▸ **Written problem**
Please report each line below that contains the string "numericTimeSignature", copying every such line in full.

▸ **Listing**
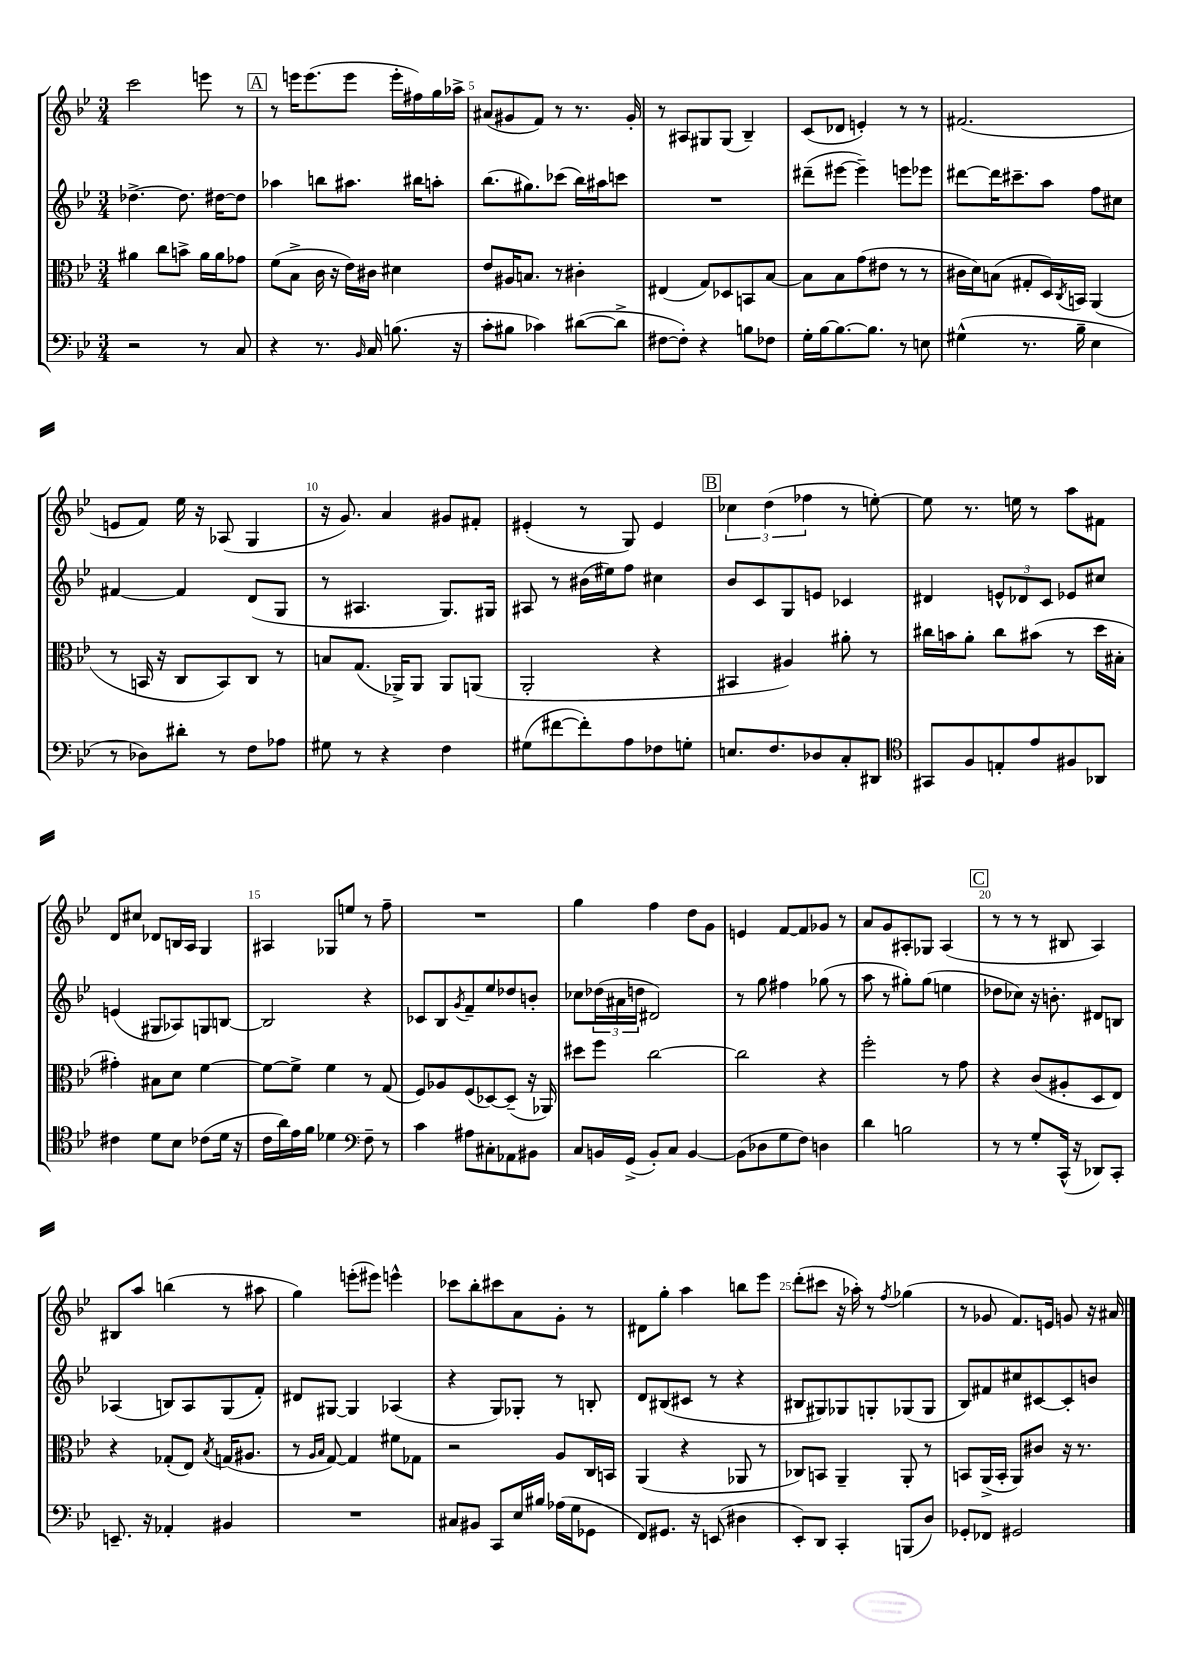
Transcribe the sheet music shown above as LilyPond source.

<<
\new StaffGroup <<
\new Staff = "s0" {
    \clef treble \key bes \major \numericTimeSignature \time 3/4
    c'''2 e'''8 r8 |
    \mark \markup { \box "A" } r8 e'''16 e'''8.( e'''8 e'''16-. fis''16) g''16 aes''16-> |
    ais'8( gis'8 f'8) r8 r8. gis'16-. |
    r8 ais8 gis8 gis8( bes4--) |
    c'8( des'8 e'4-.) r8 r8 |
    fis'2.( |
    e'8 f'8) ees''16 r16 aes8( g4 |
    r16 g'8.) a'4 gis'8 fis'8-. |
    eis'4-.( r8 g8) eis'4 |
    \mark \markup { \box "B" } \tuplet 3/2 { ces''4 d''4( fes''4 } r8 e''8~-.) |
    e''8 r8. e''16 r8 a''8 fis'8 |
    d'8 cis''8 des'8 b16 a16 g4 |
    ais4 ges8 e''8 r8 f''8-- |
    R2. |
    g''4 f''4 d''8 g'8 |
    e'4 f'8~ f'8 ges'8 r8 |
    a'8 g'8 ais8-. ges8 ais4( |
    \mark \markup { \box "C" } r8 r8 r8 bis8 a4) |
    bis8 a''8 b''4( r8 ais''8 |
    g''4) e'''8-.( eis'''8) e'''4-^ |
    ces'''8 bes''8-. cis'''8 a'8 g'8-. r8 |
    dis'8 g''8-. a''4 b''8 ees'''8 |
    d'''8-.( cis'''8 r16 aes''16-.) r8 \acciaccatura { f''8 } ges''4( |
    r8 ges'8 f'8.) e'16 g'8 r16 ais'16 \bar "|." |
}
\new Staff = "s1" {
    \clef treble \key bes \major \numericTimeSignature \time 3/4
    des''4.~-> des''8. dis''16~ dis''8 |
    \mark \markup { \box "A" } aes''4 b''8 ais''8. bis''16 a''8-. |
    bes''8.( gis''8.) ces'''8( bes''16) ais''16 c'''8 |
    R2. |
    dis'''8--( eis'''8~ eis'''4--) e'''8 ees'''8 |
    dis'''8~ dis'''16 cis'''8.-- a''8 f''8 cis''8 |
    fis'4~ fis'4 d'8( g8 |
    r8 ais4. g8.) gis16 |
    ais8 r8 bis'16( eis''16) f''8 cis''4 |
    \mark \markup { \box "B" } bes'8 c'8 g8 e'8 ces'4 |
    dis'4 \tuplet 3/2 { e'8-^ des'8 c'8 } ees'8 cis''8 |
    e'4( gis8 aes8) g8 b8~ |
    b2 r4 |
    ces'8 bes8 \acciaccatura { g'8 } f'8-- ees''8 des''8 b'8-. |
    ces''8 \tuplet 3/2 { des''16( ais'16 d''16 } dis'2) |
    r8 g''8 fis''4 ges''8( r8 |
    a''8 r8 gis''8-.) gis''8( e''4 |
    \mark \markup { \box "C" } des''8 ces''8) r16 b'8.-. dis'8 b8 |
    aes4( b8) aes8 g8( f'8-.) |
    dis'8 gis8~ gis4 aes4( |
    r4 g8) ges8-. r8 b8-. |
    d'8 bis8( cis'8 r8 r4 |
    bis8 gis8) ges8 g8-. ges8( ges8 |
    bes8) fis'8 cis''8 cis'8~ cis'8-. b'8 \bar "|." |
}
\new Staff = "s2" {
    \clef alto \key bes \major \numericTimeSignature \time 3/4
    ais'4 c''8 b'8-> ais'16 ais'16 ges'8 |
    \mark \markup { \box "A" } f'8( bes8-> c'16 r16 ees'16) cis'16 dis'4 |
    ees'8 ais16 b8. r8 cis'4-. |
    eis4( g8) des8 b,8 bes8~ |
    bes8 bes8 g'8( eis'8 r8 r8 |
    cis'16 d'16) b8( gis8-. d16) \acciaccatura { c8 } b,16 a,4( |
    r8 b,16 r16 c8 b,8) c8 r8 |
    b8 g8.( aes,16->) aes,8 aes,8 a,8( |
    a,2-. r4 |
    \mark \markup { \box "B" } bis,4 ais4) ais'8-. r8 |
    cis''16 b'16 a'8-. cis''8 bis'8( r8 d''16 bis16-. |
    gis'4-.) bis8 d'8 f'4~ |
    f'8~ f'8-> f'4 r8 g8( |
    f8) aes8 f8( des8~) des8--( r16 aes,16) |
    dis''8 f''8 c''2~ |
    c''2 r4 |
    f''2-. r8 g'8 |
    \mark \markup { \box "C" } r4 c'8( ais8-. d8 ees8) |
    r4 ges8-.( ees8) \acciaccatura { bes8 } g16( ais8. |
    r8 \grace { a16 bes16 } g8~) g4 fis'8 ges8 |
    r2 a8 c16 b,16 |
    a,4( r4 aes,8 r8 |
    ces8) b,8 a,4-- a,8-. r8 |
    b,8 a,16->( b,16-. a,8) cis'8 r16 r8. \bar "|." |
}
\new Staff = "s3" {
    \clef bass \key bes \major \numericTimeSignature \time 3/4
    r2 r8 c8 |
    \mark \markup { \box "A" } r4 r8. \grace { bes,16 } c16 b8.( r16 |
    c'8-. bis8 ces'4) dis'8~( dis'8-> |
    fis8~ fis8-.) r4 b8 fes8 |
    g16-. bes16~ bes8.~ bes8. r8 e8 |
    gis4-^( r8. bes16-- ees4 |
    r8 des8) dis'8-. r8 f8 aes8 |
    gis8 r8 r4 f4 |
    gis8( fis'8~ fis'8-.) a8 fes8 g8-. |
    \mark \markup { \box "B" } e8. f8. des8 c8-. dis,8 |
    \clef tenor gis,8 f8 e8-. ees'8 fis8 aes,8 |
    cis'4 d'8 bes8 ces'8( d'16 r16 |
    c'16 a'16) ees'16 f'16 des'4 \clef bass f8-- r8 |
    c'4 ais8 cis8-. aes,8 bis,8 |
    c8 b,16 g,16->( b,8-.) c8 b,4~ |
    b,8( des8 g8 f8) d4 |
    d'4 b2 |
    \mark \markup { \box "C" } r8 r8 g8-. c,16-^( r16 des,8) c,8-. |
    e,8.-- r16 aes,4-. bis,4 |
    R2. |
    cis8 bis,8 c,8 ees16 bis16 aes16( g16 ges,8 |
    f,8) gis,8. r16 e,8( dis4 |
    ees,8-.) d,8 c,4-. b,,8( d8) |
    ges,8-. fes,8 gis,2 \bar "|." |
}
>>
>>
\layout { \context { \Score currentBarNumber = #3 \override BarNumber.break-visibility = ##(#f #t #t) barNumberVisibility = #(every-nth-bar-number-visible 5) } }
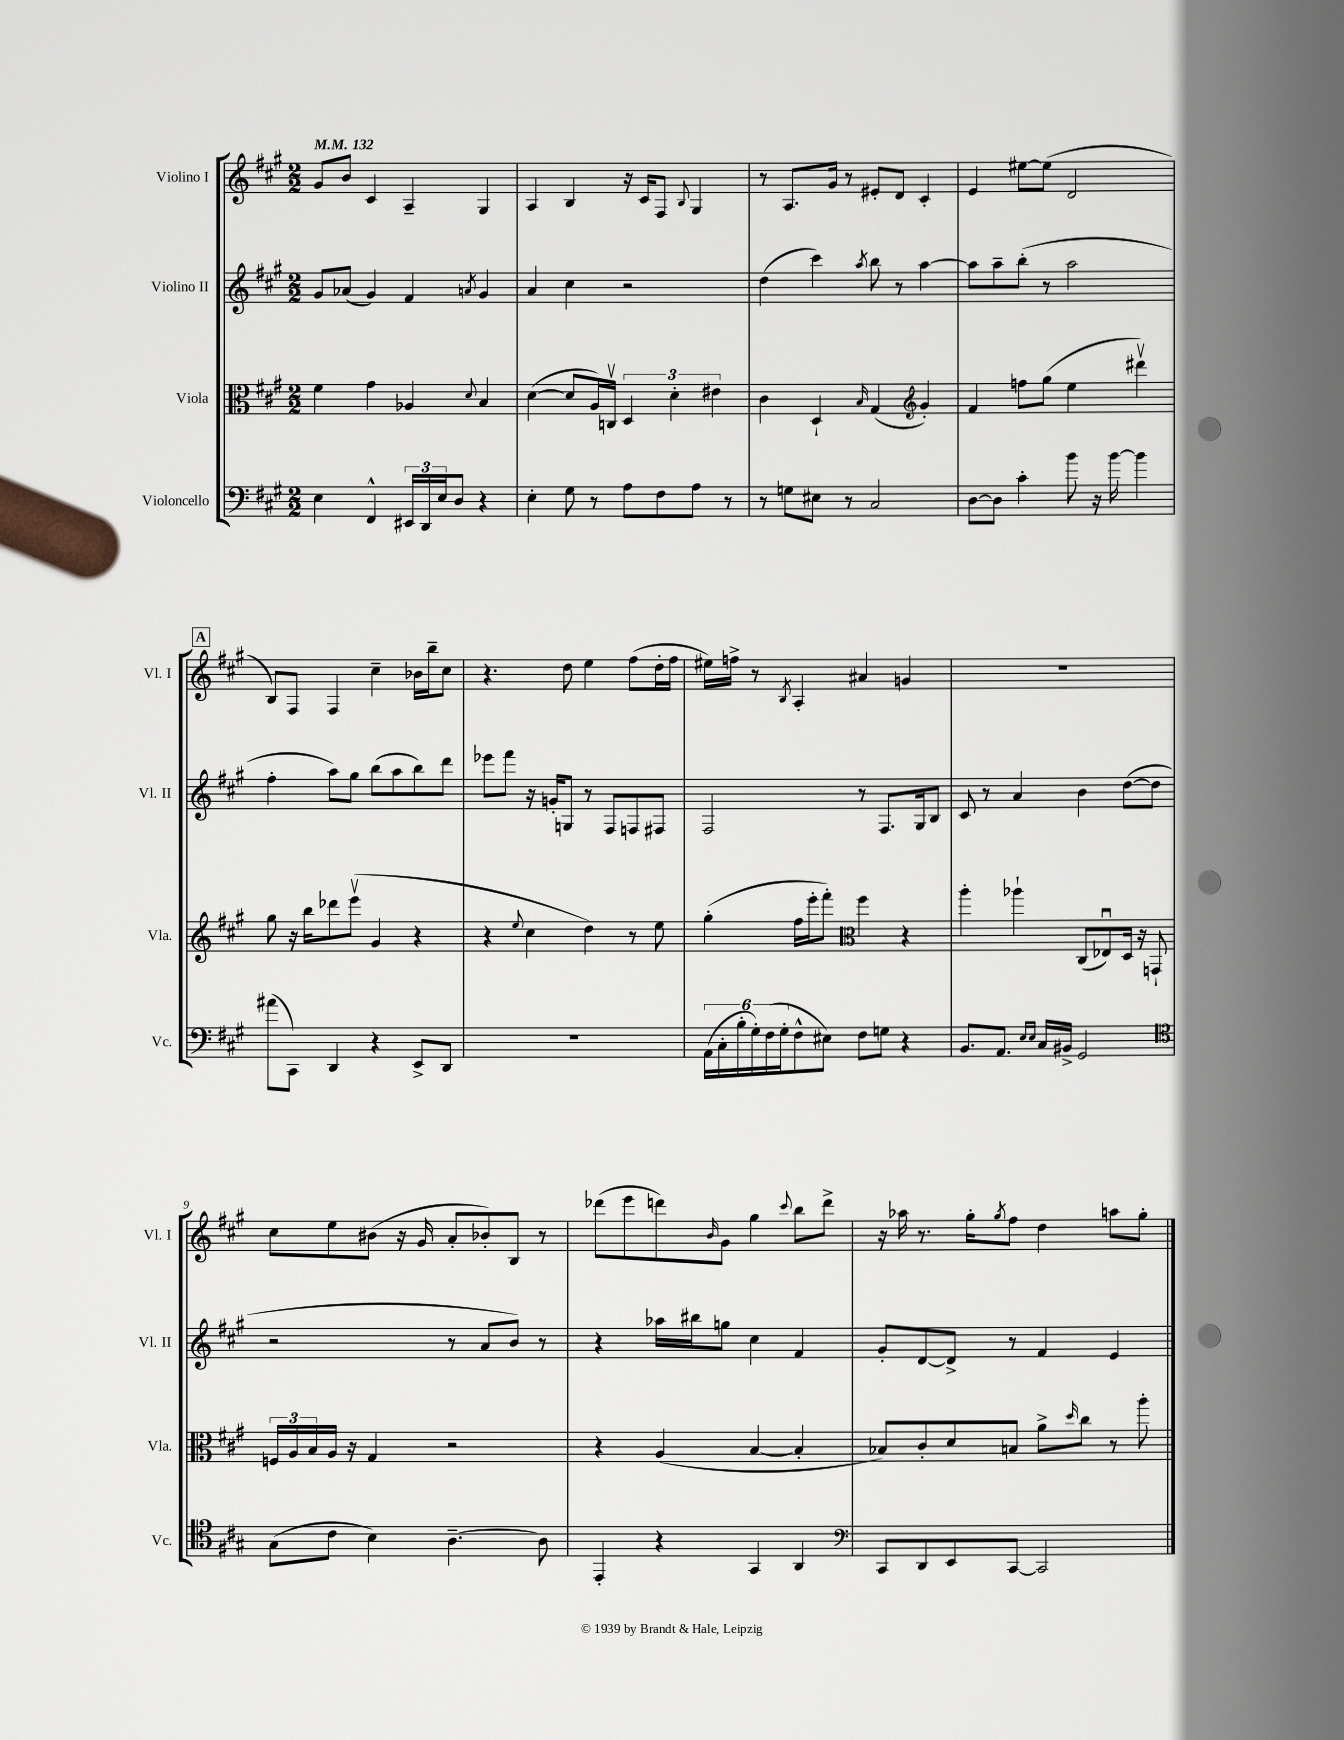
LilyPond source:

<<
\new StaffGroup <<
\new Staff = "s0" \with { instrumentName = "Violino I" shortInstrumentName = "Vl. I" } {
    \clef treble \key a \major \numericTimeSignature \time 2/2 \tempo 4 = 132
    gis'8 b'8 cis'4 a4-- gis4 |
    a4 b4 r16 cis'16 fis8 \appoggiatura { b8 } gis4 |
    r8 a8. gis'16 r8 eis'8-. d'8 cis'4-. |
    e'4 eis''8~ eis''8( d'2 |
    \mark \markup { \box "A" } b8) fis8 fis4 cis''4-- bes'16 b''16-- cis''8 |
    r4. d''8 e''4 fis''8( d''16-. fis''16 |
    eis''16) f''16-> r8 \acciaccatura { b8 } a4-. ais'4 g'4 |
    R1 |
    cis''8 e''8 bis'8( r16 gis'16 a'8-. bes'8-.) b8 r8 |
    des'''8( e'''8 d'''8) \grace { b'16 } gis'8 gis''4 \appoggiatura { cis'''8 } b''8 d'''8-> |
    r16 aes''16 r8. gis''16-. \acciaccatura { gis''8 } fis''8 d''4 a''8 gis''8-. \bar "|." |
}
\new Staff = "s1" \with { instrumentName = "Violino II" shortInstrumentName = "Vl. II" } {
    \clef treble \key a \major \numericTimeSignature \time 2/2
    gis'8 aes'8( gis'4) fis'4 \acciaccatura { a'8 } gis'4 |
    a'4 cis''4 r2 |
    d''4( cis'''4) \acciaccatura { a''8 } b''8 r8 a''4~ |
    a''8 a''8-- b''8-.( r8 a''2 |
    \mark \markup { \box "A" } fis''4-. a''8) gis''8 b''8( a''8 b''8) d'''8 |
    ees'''8 fis'''8 r16 g'16-. g8 r8 fis8 f8 fis8 |
    fis2 r8 fis8. gis16 b8 |
    cis'8 r8 a'4 b'4 d''8~( d''8 |
    r2 r8 a'8 b'8) r8 |
    r4 aes''16 bis''16 g''8 cis''4 fis'4 |
    gis'8-. d'8~ d'8-> r8 fis'4 e'4 \bar "|." |
}
\new Staff = "s2" \with { instrumentName = "Viola" shortInstrumentName = "Vla." } {
    \clef alto \key a \major \numericTimeSignature \time 2/2
    fis'4 gis'4 aes4 \appoggiatura { d'8 } b4 |
    d'4~( d'8 a16) c16\upbow \tuplet 3/2 { d4 d'4-. eis'4 } |
    cis'4 d4-! \grace { b16 } gis4( \clef treble gis'4-.) |
    fis'4 f''8 gis''8( e''4 dis'''4\upbow) |
    \mark \markup { \box "A" } gis''8 r16 b''16 des'''8 e'''8\upbow( gis'4 r4 |
    r4 \appoggiatura { e''8 } cis''4 d''4) r8 e''8 |
    gis''4-.( fis''16 e'''16-. fis'''8-.) \clef alto fis''4 r4 |
    a''4-. aes''4-! cis8( ees8\downbow) d16 r16 g,8-! |
    \tuplet 3/2 { f16 a16 b16 } a16 r16 gis4 r2 |
    r4 a4( b4~ b4-. |
    bes8) cis'8-. d'8 b8 a'8-> \grace { d''16 } cis''8 r8 a''8-. \bar "|." |
}
\new Staff = "s3" \with { instrumentName = "Violoncello" shortInstrumentName = "Vc." } {
    \clef bass \key a \major \numericTimeSignature \time 2/2
    e4 fis,4-^ \tuplet 3/2 { eis,16 d,16 e16 } d8 r4 |
    e4-. gis8 r8 a8 fis8 a8 r8 |
    r8 g8 eis8 r8 cis2 |
    d8~ d8 cis'4-. b'8 r16 b'16~ b'4 |
    \mark \markup { \box "A" } ais'8( cis,8) d,4 r4 e,8-> d,8 |
    R1 |
    \tuplet 6/4 { a,16( cis16-. b16-. gis16-.) fis16( gis16-. } fis8-^ eis8) fis8 g8 r4 |
    b,8. a,8. \grace { e16 e16 } cis16 bis,16-> gis,2 |
    \clef tenor gis8( cis'8 b4) a4.~-- a8 |
    e,4-. r4 gis,4 a,4 |
    \clef bass cis,8 d,8 e,8 cis,8~ cis,2 \bar "|." |
}
>>
>>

▸ **Exercise result**
    \clef treble \key bes \major \numericTimeSignature \time 3/4
    \clef treble \key bes \major \numericTimeSignature \time 3/4
    \clef alto \key bes \major \numericTimeSignature \time 3/4
    \clef bass \key bes \major \numericTimeSignature \time 3/4
    \clef treble \key a \major \numericTimeSignature \time 2/2 \tempo 4 = 132
    \clef treble \key a \major \numericTimeSignature \time 2/2
    \clef alto \key a \major \numericTimeSignature \time 2/2
    \clef bass \key a \major \numericTimeSignature \time 2/2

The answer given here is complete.